-- INFORMATION --
****************************************

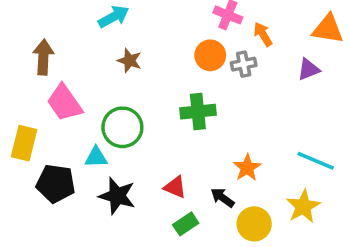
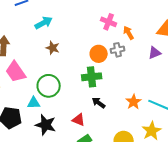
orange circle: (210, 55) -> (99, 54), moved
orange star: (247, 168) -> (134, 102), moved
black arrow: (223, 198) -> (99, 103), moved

****************************************

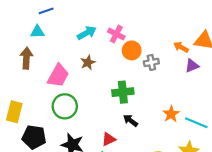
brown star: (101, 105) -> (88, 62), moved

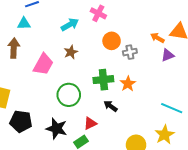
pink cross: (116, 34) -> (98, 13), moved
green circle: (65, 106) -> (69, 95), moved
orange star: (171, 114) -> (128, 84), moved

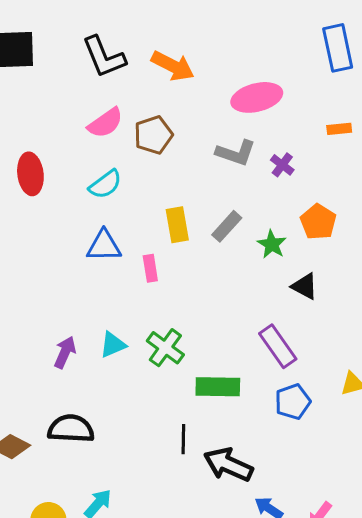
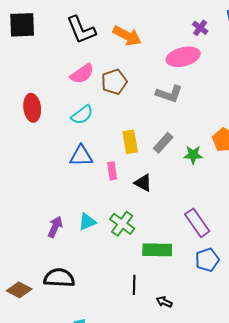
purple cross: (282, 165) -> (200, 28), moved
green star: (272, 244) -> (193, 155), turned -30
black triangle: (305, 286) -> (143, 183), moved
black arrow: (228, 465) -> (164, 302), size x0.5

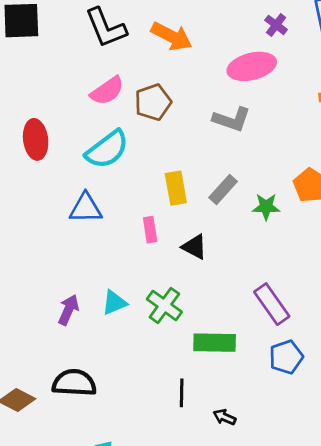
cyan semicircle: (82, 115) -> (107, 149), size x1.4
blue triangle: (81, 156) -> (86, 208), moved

****************************************

With the pictures removed from your copy, retype the lines above from the one that contains "green circle: (65, 106) -> (69, 95), moved" through the one that contains "black triangle: (305, 286)", exactly.

green circle: (65, 106) -> (69, 95), moved
orange star: (171, 114) -> (128, 84), moved

purple cross: (282, 165) -> (200, 28), moved
green star: (272, 244) -> (193, 155), turned -30
black triangle: (305, 286) -> (143, 183), moved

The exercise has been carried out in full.